[Stored items]
# # # #

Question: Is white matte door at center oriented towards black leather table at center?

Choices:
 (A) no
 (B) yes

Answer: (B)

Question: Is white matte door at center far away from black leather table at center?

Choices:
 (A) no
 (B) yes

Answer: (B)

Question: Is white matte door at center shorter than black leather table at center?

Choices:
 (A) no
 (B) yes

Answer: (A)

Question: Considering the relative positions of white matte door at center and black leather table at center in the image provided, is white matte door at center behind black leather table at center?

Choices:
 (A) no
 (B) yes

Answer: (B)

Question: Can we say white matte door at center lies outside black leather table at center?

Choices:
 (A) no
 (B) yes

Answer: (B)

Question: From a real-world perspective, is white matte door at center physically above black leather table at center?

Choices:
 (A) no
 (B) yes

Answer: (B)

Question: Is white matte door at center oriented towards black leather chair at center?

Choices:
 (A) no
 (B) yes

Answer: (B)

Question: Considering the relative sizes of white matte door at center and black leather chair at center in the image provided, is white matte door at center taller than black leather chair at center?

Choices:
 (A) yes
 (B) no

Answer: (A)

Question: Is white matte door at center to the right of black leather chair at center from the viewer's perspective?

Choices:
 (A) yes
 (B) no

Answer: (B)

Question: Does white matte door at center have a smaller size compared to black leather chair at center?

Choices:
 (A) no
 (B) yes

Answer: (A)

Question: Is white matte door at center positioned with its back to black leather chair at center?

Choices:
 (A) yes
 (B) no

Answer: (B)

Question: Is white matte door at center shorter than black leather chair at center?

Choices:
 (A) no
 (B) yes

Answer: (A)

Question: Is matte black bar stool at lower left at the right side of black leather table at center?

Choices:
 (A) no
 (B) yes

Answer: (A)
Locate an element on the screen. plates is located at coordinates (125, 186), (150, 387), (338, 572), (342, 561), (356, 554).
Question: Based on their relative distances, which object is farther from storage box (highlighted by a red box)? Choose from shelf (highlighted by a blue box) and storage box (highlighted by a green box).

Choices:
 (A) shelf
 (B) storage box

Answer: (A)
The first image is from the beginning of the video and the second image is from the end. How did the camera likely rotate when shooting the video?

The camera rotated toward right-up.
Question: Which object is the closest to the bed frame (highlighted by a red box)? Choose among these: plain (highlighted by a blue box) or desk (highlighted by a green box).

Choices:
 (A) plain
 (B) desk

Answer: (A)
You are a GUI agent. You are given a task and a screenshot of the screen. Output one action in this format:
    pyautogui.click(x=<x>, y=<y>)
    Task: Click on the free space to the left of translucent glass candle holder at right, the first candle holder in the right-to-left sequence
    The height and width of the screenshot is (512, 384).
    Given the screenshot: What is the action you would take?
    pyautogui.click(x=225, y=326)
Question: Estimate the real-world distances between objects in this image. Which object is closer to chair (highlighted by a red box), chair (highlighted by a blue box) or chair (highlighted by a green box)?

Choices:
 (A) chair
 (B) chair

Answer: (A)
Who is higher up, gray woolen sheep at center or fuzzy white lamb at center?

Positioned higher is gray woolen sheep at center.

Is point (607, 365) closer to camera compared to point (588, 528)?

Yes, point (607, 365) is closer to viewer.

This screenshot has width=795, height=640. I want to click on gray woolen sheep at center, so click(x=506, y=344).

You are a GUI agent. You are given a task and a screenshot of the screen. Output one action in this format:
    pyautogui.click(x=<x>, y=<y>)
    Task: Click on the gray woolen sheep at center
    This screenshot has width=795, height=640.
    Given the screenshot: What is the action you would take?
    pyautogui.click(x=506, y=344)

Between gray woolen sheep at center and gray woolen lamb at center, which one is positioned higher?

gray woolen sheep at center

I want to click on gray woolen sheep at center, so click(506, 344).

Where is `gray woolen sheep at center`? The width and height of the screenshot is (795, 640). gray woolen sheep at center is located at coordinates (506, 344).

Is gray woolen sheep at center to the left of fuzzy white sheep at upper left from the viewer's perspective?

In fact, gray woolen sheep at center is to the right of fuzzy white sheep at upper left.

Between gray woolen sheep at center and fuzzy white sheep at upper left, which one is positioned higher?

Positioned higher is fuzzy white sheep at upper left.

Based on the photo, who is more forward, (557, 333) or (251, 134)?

# # # #

### [GOAL]
Tally the lines of the records above that contain the word "Considering" with the same case, and give only the number.

### [RESPONSE]
2